> The problem:
Below is a listing; restate from it, character for character, the lines beginning at the line holding "camera: 10 degrees left, 15 degrees down" and ending at the line holding "(547, 328) = (516, 226): blue", both included.

> Dataset extract:
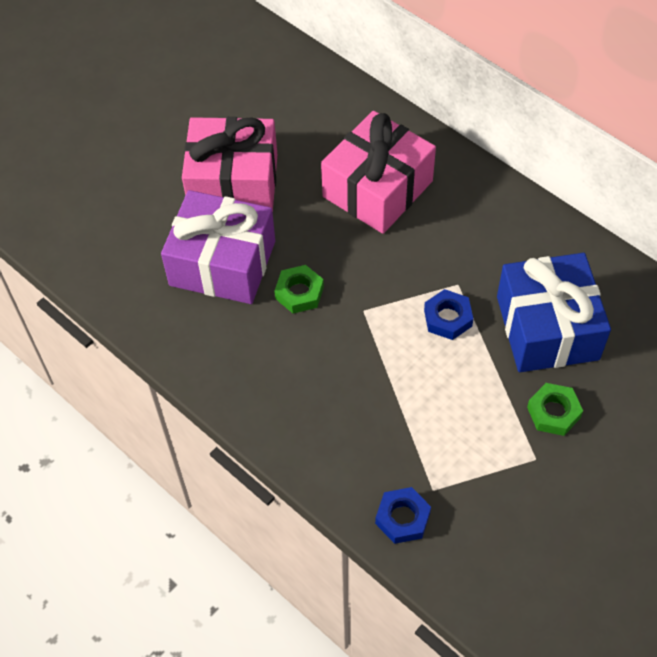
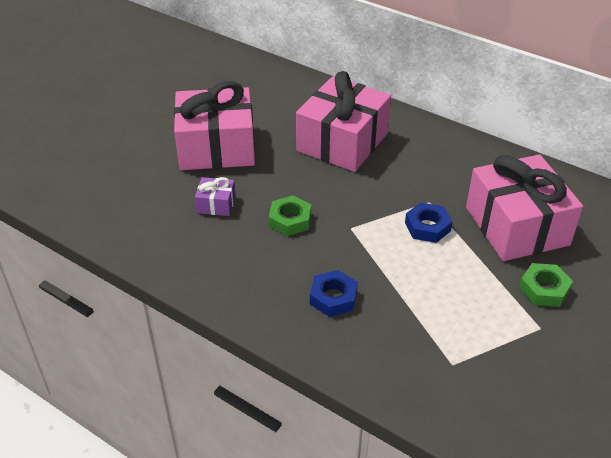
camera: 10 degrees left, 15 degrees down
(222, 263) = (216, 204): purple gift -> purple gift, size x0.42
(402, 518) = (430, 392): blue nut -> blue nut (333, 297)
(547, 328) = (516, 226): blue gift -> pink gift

...

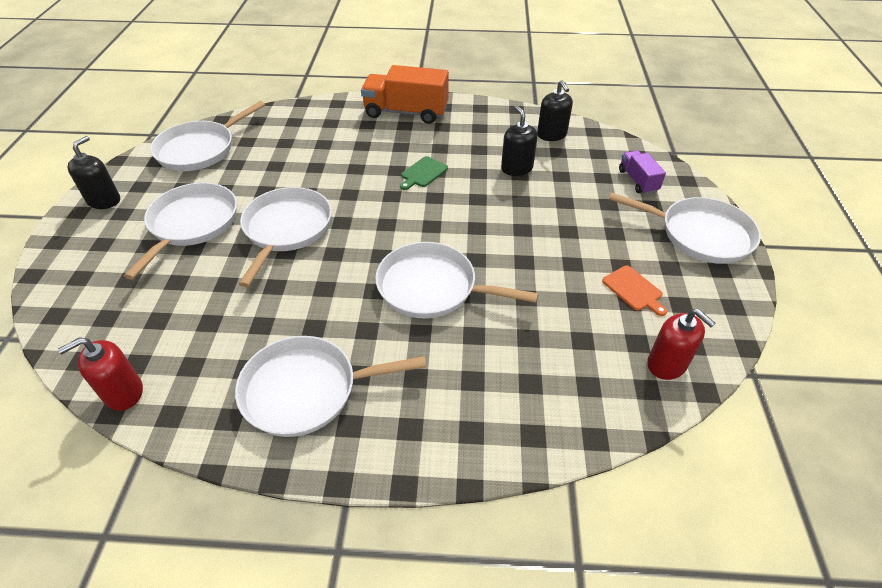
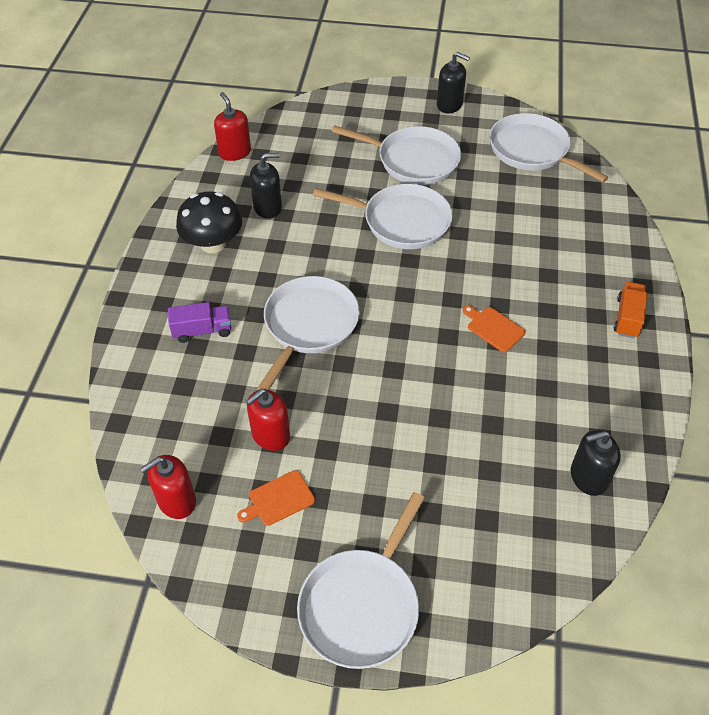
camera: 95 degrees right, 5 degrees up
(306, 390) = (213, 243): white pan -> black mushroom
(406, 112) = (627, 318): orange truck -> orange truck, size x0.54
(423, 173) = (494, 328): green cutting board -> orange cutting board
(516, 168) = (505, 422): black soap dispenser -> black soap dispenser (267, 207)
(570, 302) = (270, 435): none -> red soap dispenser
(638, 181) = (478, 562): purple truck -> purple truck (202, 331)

> Written solution:
camera: 10 degrees left, 15 degrees down
(222, 263) = (216, 204): purple gift -> purple gift, size x0.42
(402, 518) = (430, 392): blue nut -> blue nut (333, 297)
(547, 328) = (516, 226): blue gift -> pink gift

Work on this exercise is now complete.